[WORK ORDER]: Below is a listing; repeat exactly the lines from the one containing "black goblet: none" to the one containing "white goblet: [63,20,207,236]", both included.

[INFORMATION SHOWN]:
■ ■ ■ ■

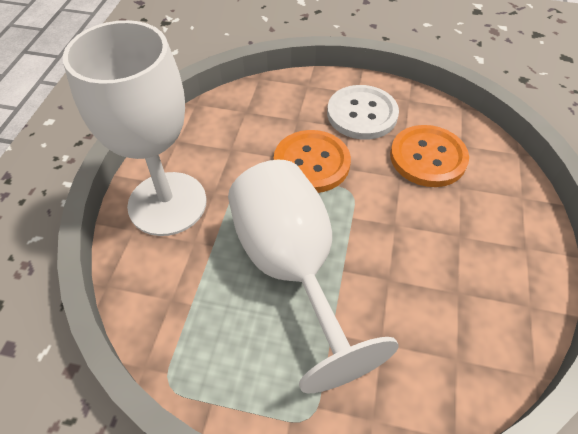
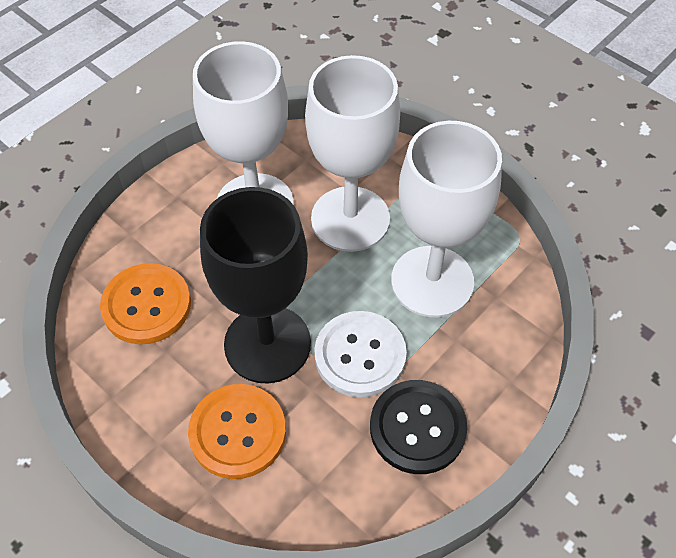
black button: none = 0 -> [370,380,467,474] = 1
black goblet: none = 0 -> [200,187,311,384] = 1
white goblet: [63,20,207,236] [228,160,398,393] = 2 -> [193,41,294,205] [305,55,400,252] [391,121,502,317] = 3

■ ■ ■ ■

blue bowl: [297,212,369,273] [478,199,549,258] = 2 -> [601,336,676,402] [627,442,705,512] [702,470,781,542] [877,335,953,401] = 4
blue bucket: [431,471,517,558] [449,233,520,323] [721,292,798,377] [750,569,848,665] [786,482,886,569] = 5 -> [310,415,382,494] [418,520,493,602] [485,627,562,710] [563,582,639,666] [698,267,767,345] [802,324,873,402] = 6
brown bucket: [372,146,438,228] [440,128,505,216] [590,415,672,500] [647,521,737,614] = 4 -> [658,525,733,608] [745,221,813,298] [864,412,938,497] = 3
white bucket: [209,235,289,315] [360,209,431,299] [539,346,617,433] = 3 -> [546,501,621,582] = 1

■ ■ ■ ■

[WRITTEN ANSWER]:
black goblet: none = 0 -> [200,187,311,384] = 1
white goblet: [63,20,207,236] [228,160,398,393] = 2 -> [193,41,294,205] [305,55,400,252] [391,121,502,317] = 3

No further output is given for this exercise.